Where a line in the records holds "moved", count it once; return only the final number.

▶ Records supplied
╔══
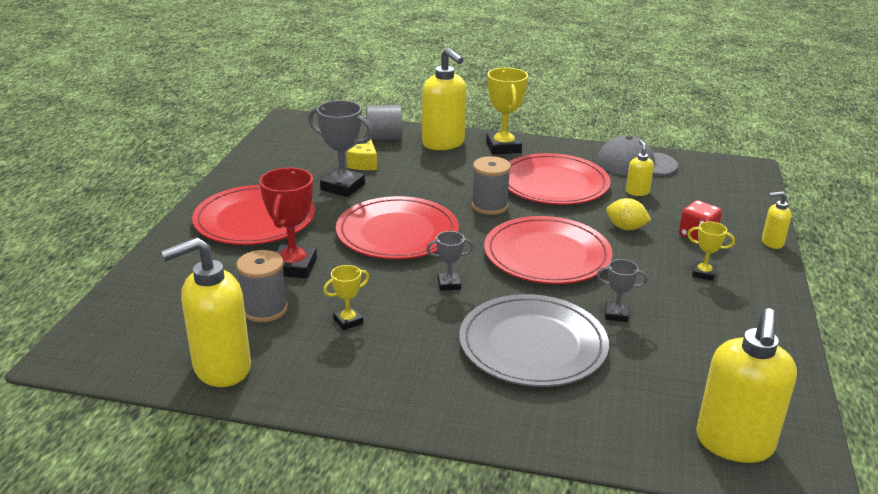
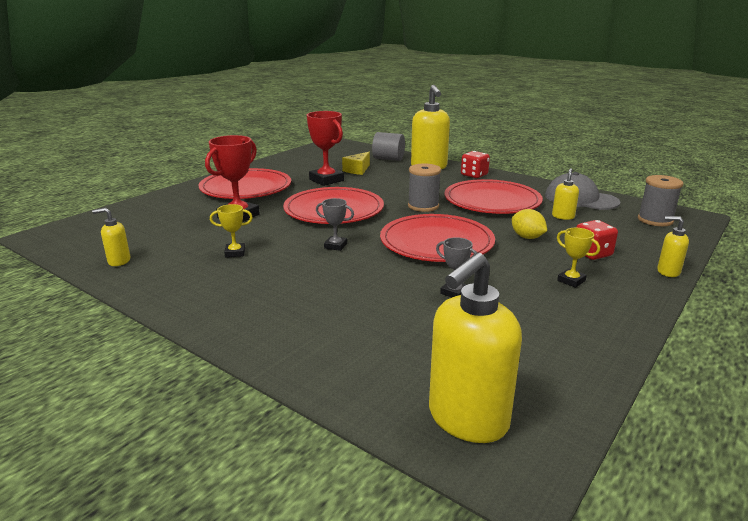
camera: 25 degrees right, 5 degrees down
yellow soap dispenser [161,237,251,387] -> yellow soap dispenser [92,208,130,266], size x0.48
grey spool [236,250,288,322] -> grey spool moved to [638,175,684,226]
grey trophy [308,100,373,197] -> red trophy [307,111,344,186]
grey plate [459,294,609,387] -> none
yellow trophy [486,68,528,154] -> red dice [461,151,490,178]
╚══
╔══
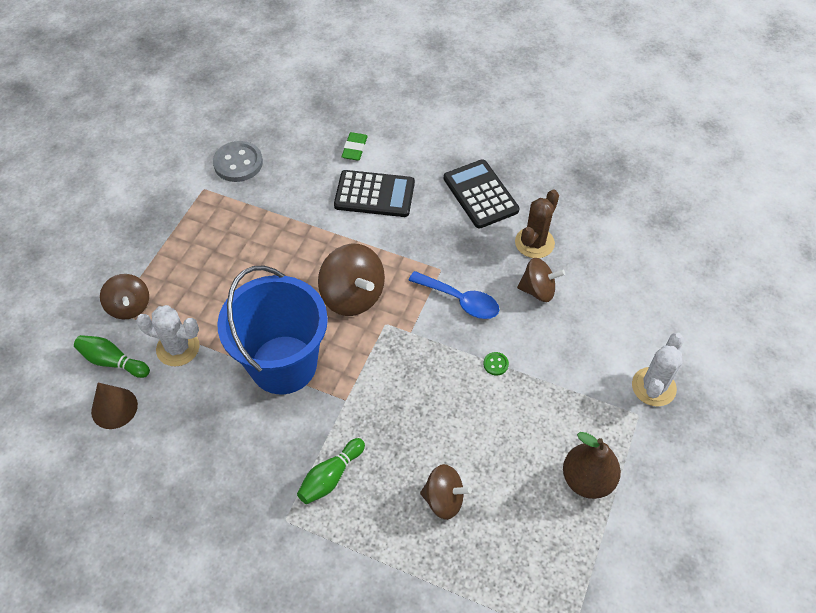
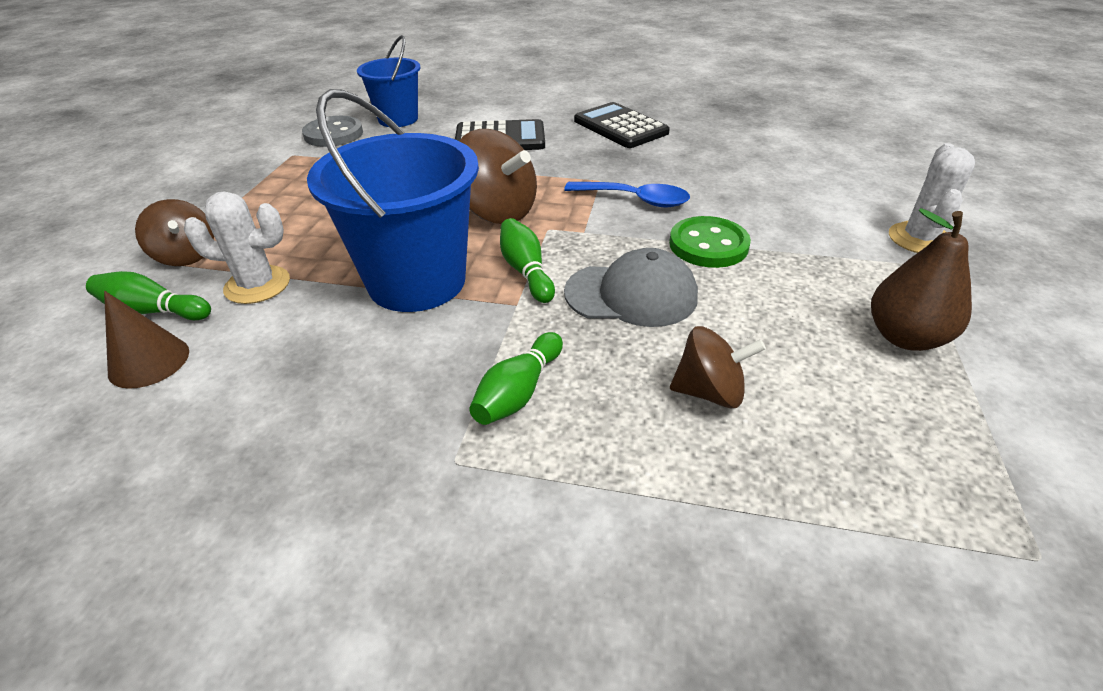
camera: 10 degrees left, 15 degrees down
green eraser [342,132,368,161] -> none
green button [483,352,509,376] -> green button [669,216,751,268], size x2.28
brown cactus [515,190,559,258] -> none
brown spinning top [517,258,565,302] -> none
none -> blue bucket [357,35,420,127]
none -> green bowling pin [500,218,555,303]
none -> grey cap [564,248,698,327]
╚══
╔══
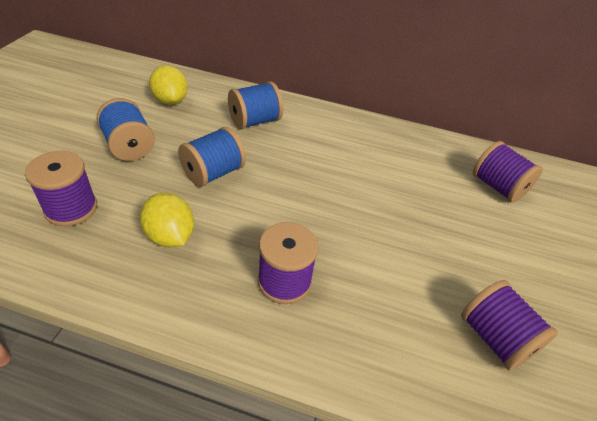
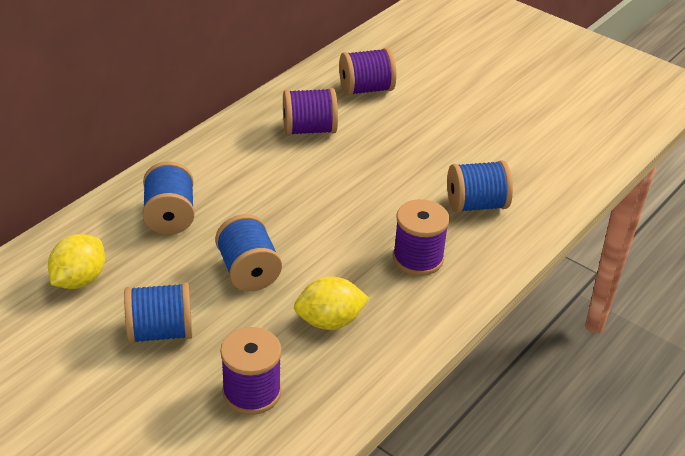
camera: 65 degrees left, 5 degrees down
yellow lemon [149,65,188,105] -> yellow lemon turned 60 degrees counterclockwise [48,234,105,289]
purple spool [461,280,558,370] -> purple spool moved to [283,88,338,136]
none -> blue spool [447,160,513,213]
╚══
▶ Result for this task
2